- _DESCRIPTION OF THE TASK_: All of the entries must be duplicated exactly.
─── DATA SUPPLIED
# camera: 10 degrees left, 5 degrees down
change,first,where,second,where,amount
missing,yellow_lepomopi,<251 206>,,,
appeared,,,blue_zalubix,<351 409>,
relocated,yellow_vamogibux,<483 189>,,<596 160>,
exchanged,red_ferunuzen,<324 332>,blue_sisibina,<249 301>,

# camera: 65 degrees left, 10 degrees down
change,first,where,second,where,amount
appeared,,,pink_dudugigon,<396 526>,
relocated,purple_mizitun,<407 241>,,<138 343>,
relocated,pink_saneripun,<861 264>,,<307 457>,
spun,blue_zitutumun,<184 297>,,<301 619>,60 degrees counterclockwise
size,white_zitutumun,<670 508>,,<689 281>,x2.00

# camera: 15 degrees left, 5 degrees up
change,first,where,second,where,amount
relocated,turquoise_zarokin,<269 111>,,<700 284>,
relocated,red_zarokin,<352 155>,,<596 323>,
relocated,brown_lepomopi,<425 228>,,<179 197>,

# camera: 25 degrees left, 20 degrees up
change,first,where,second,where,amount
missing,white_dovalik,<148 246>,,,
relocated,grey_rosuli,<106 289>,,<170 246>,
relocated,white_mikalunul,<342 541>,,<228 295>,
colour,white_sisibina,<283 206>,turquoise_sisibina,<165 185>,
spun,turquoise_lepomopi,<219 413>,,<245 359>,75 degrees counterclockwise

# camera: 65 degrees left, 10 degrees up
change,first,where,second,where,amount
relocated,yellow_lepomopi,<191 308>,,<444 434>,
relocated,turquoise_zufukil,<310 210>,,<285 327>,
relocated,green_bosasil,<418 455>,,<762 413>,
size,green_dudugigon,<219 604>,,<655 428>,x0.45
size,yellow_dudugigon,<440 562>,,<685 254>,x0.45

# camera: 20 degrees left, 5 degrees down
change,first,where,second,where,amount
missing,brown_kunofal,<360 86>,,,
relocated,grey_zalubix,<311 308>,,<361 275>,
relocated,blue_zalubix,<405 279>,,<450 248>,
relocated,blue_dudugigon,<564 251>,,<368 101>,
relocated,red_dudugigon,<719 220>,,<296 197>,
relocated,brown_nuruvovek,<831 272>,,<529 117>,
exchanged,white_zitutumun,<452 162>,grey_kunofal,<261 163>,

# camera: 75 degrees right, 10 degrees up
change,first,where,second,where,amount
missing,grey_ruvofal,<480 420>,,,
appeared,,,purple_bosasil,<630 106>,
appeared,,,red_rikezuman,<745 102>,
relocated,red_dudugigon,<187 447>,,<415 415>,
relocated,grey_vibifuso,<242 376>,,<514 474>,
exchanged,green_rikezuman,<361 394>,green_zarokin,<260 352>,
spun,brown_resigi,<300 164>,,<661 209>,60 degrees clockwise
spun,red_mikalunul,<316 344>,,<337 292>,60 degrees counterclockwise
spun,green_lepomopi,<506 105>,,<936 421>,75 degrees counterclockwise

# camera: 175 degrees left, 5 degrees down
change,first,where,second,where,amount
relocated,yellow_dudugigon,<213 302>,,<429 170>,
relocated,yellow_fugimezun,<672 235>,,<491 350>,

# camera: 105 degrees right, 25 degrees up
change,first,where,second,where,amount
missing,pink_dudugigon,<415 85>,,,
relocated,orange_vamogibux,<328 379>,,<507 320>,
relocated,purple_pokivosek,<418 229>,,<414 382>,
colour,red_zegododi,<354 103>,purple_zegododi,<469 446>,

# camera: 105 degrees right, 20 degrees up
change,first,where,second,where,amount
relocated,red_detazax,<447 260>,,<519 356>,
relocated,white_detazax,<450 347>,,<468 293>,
──────
- _RESULT BELOW_:
# camera: 10 degrees left, 5 degrees down
change,first,where,second,where,amount
missing,yellow_lepomopi,<251 206>,,,
appeared,,,blue_zalubix,<351 409>,
relocated,yellow_vamogibux,<483 189>,,<596 160>,
exchanged,red_ferunuzen,<324 332>,blue_sisibina,<249 301>,

# camera: 65 degrees left, 10 degrees down
change,first,where,second,where,amount
appeared,,,pink_dudugigon,<396 526>,
relocated,purple_mizitun,<407 241>,,<138 343>,
relocated,pink_saneripun,<861 264>,,<307 457>,
spun,blue_zitutumun,<184 297>,,<301 619>,60 degrees counterclockwise
size,white_zitutumun,<670 508>,,<689 281>,x2.00

# camera: 15 degrees left, 5 degrees up
change,first,where,second,where,amount
relocated,turquoise_zarokin,<269 111>,,<700 284>,
relocated,red_zarokin,<352 155>,,<596 323>,
relocated,brown_lepomopi,<425 228>,,<179 197>,

# camera: 25 degrees left, 20 degrees up
change,first,where,second,where,amount
missing,white_dovalik,<148 246>,,,
relocated,grey_rosuli,<106 289>,,<170 246>,
relocated,white_mikalunul,<342 541>,,<228 295>,
colour,white_sisibina,<283 206>,turquoise_sisibina,<165 185>,
spun,turquoise_lepomopi,<219 413>,,<245 359>,75 degrees counterclockwise

# camera: 65 degrees left, 10 degrees up
change,first,where,second,where,amount
relocated,yellow_lepomopi,<191 308>,,<444 434>,
relocated,turquoise_zufukil,<310 210>,,<285 327>,
relocated,green_bosasil,<418 455>,,<762 413>,
size,green_dudugigon,<219 604>,,<655 428>,x0.45
size,yellow_dudugigon,<440 562>,,<685 254>,x0.45

# camera: 20 degrees left, 5 degrees down
change,first,where,second,where,amount
missing,brown_kunofal,<360 86>,,,
relocated,grey_zalubix,<311 308>,,<361 275>,
relocated,blue_zalubix,<405 279>,,<450 248>,
relocated,blue_dudugigon,<564 251>,,<368 101>,
relocated,red_dudugigon,<719 220>,,<296 197>,
relocated,brown_nuruvovek,<831 272>,,<529 117>,
exchanged,white_zitutumun,<452 162>,grey_kunofal,<261 163>,

# camera: 75 degrees right, 10 degrees up
change,first,where,second,where,amount
missing,grey_ruvofal,<480 420>,,,
appeared,,,purple_bosasil,<630 106>,
appeared,,,red_rikezuman,<745 102>,
relocated,red_dudugigon,<187 447>,,<415 415>,
relocated,grey_vibifuso,<242 376>,,<514 474>,
exchanged,green_rikezuman,<361 394>,green_zarokin,<260 352>,
spun,brown_resigi,<300 164>,,<661 209>,60 degrees clockwise
spun,red_mikalunul,<316 344>,,<337 292>,60 degrees counterclockwise
spun,green_lepomopi,<506 105>,,<936 421>,75 degrees counterclockwise

# camera: 175 degrees left, 5 degrees down
change,first,where,second,where,amount
relocated,yellow_dudugigon,<213 302>,,<429 170>,
relocated,yellow_fugimezun,<672 235>,,<491 350>,

# camera: 105 degrees right, 25 degrees up
change,first,where,second,where,amount
missing,pink_dudugigon,<415 85>,,,
relocated,orange_vamogibux,<328 379>,,<507 320>,
relocated,purple_pokivosek,<418 229>,,<414 382>,
colour,red_zegododi,<354 103>,purple_zegododi,<469 446>,

# camera: 105 degrees right, 20 degrees up
change,first,where,second,where,amount
relocated,red_detazax,<447 260>,,<519 356>,
relocated,white_detazax,<450 347>,,<468 293>,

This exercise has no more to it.